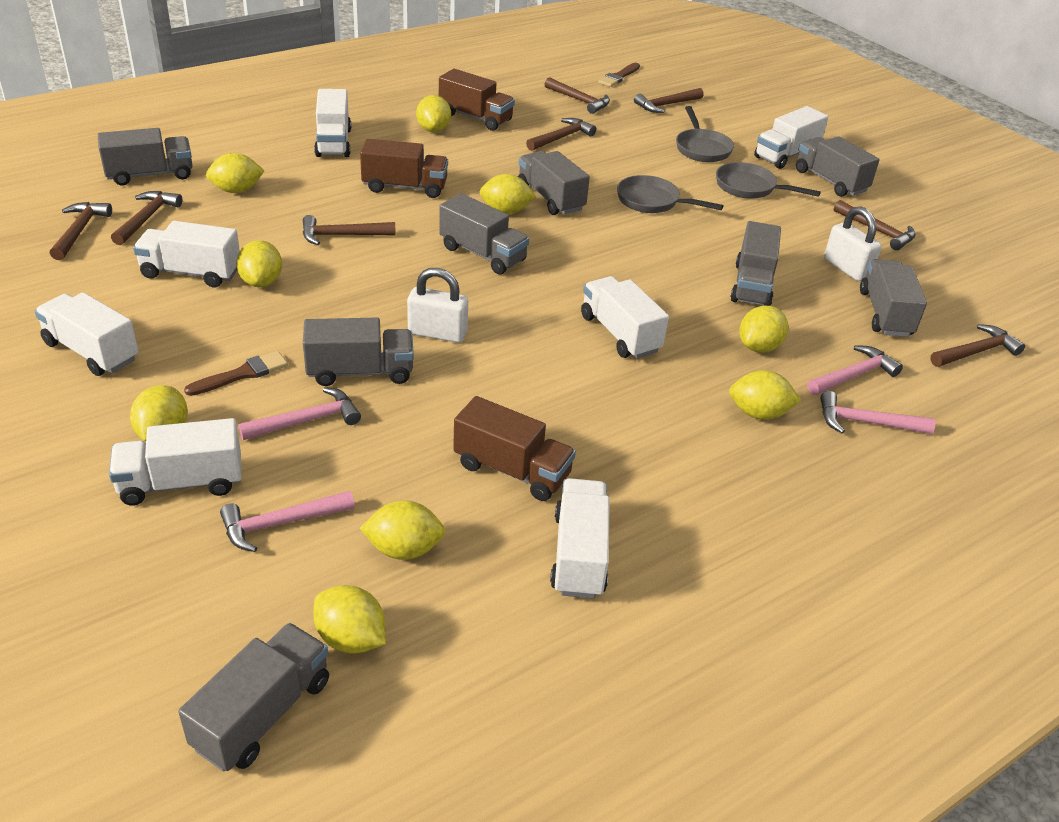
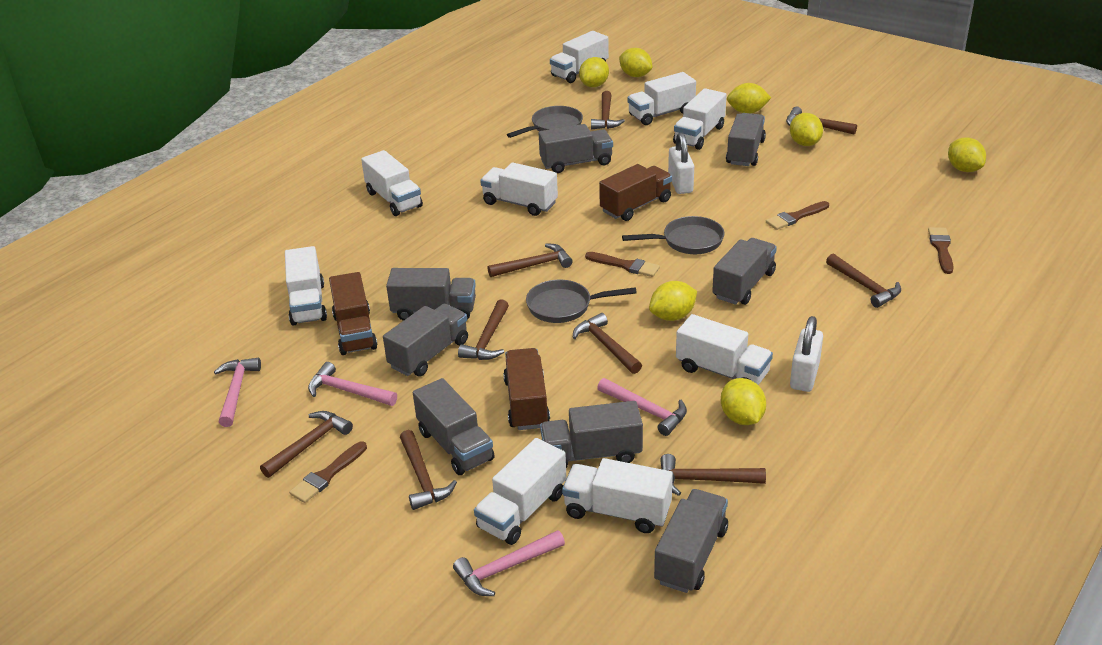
brown brush: 2 -> 4
brown hammer: 8 -> 9
white truck: 7 -> 9
yellow lemon: 9 -> 7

- [DESCRIPTION OF THE TASK]
For every line above, produce an exact transcription that omits the images.

- [RESPONSE BELOW]
brown brush: 2 -> 4
brown hammer: 8 -> 9
white truck: 7 -> 9
yellow lemon: 9 -> 7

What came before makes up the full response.